» **Problem details**
Every line in the data below has to be repeated exactly; no picture belongs in the result.

[Recorded data]
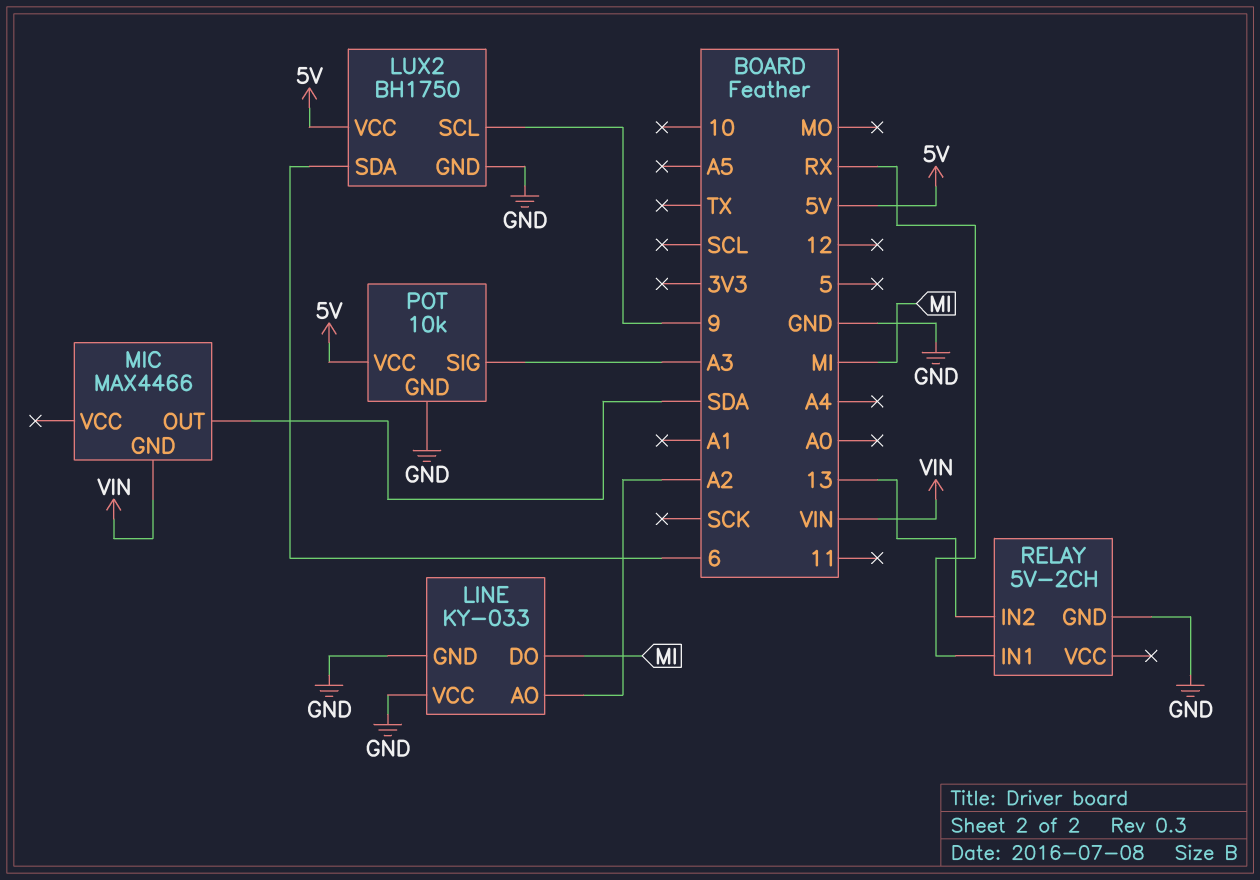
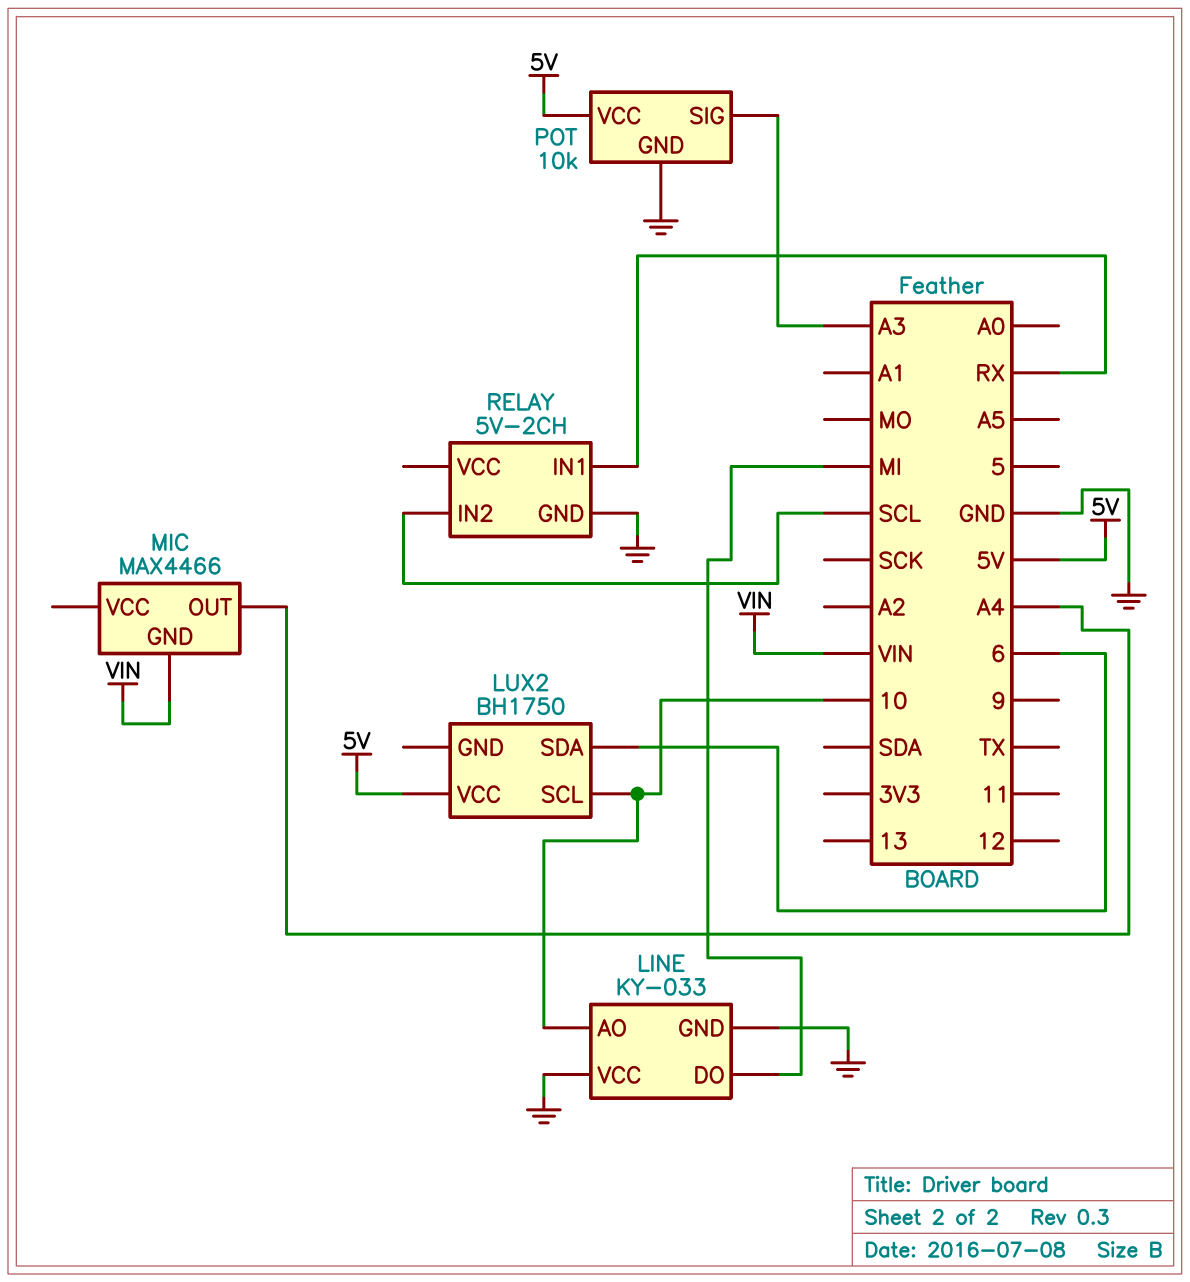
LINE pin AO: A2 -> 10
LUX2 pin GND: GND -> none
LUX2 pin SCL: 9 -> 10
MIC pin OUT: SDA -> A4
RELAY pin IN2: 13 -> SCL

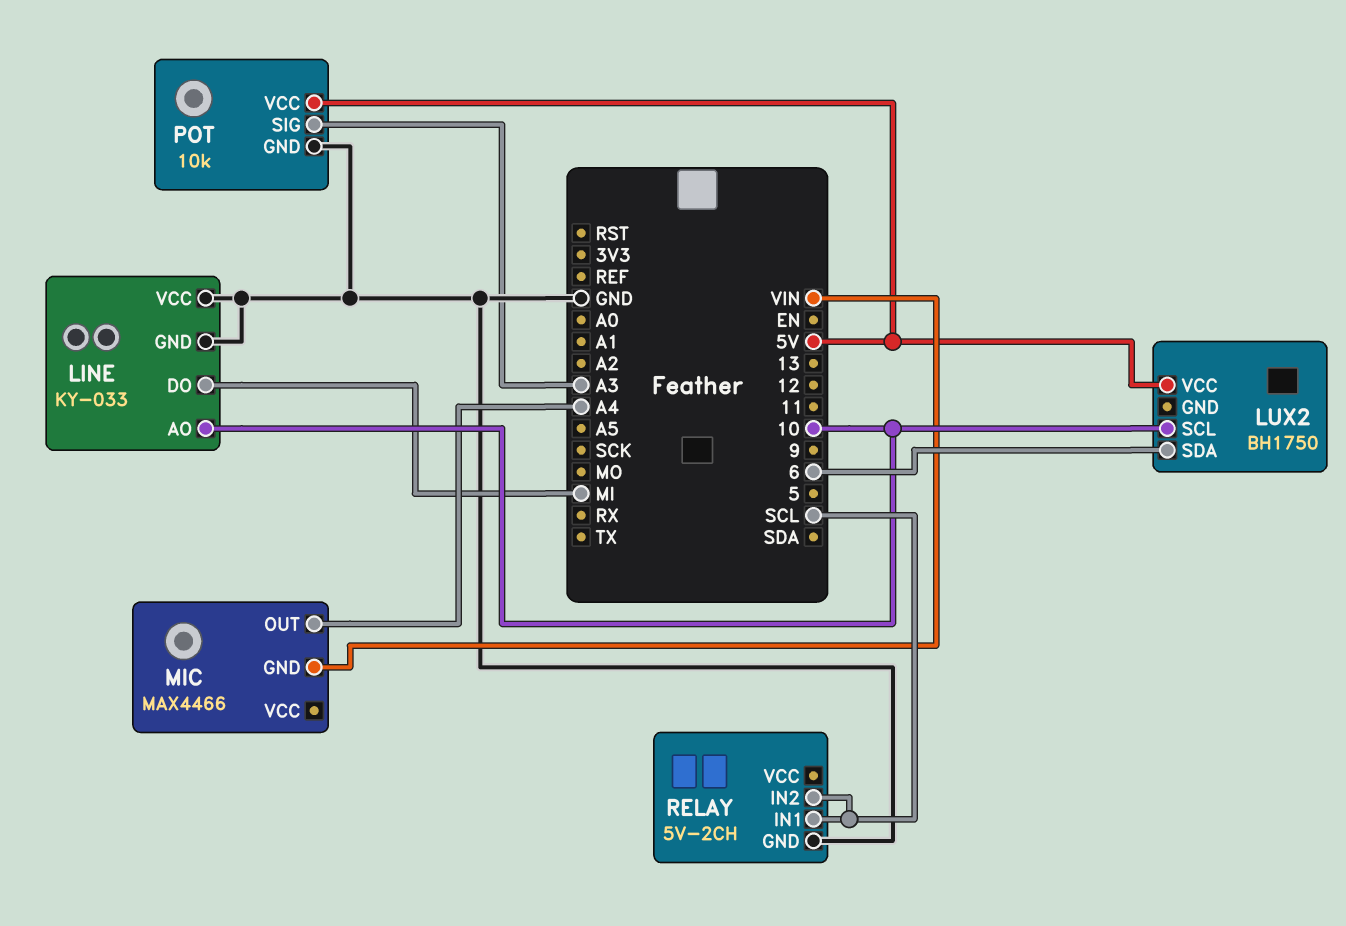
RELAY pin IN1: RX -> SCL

» **Task solution**
LINE pin AO: A2 -> 10
LUX2 pin GND: GND -> none
LUX2 pin SCL: 9 -> 10
MIC pin OUT: SDA -> A4
RELAY pin IN2: 13 -> SCL

RELAY pin IN1: RX -> SCL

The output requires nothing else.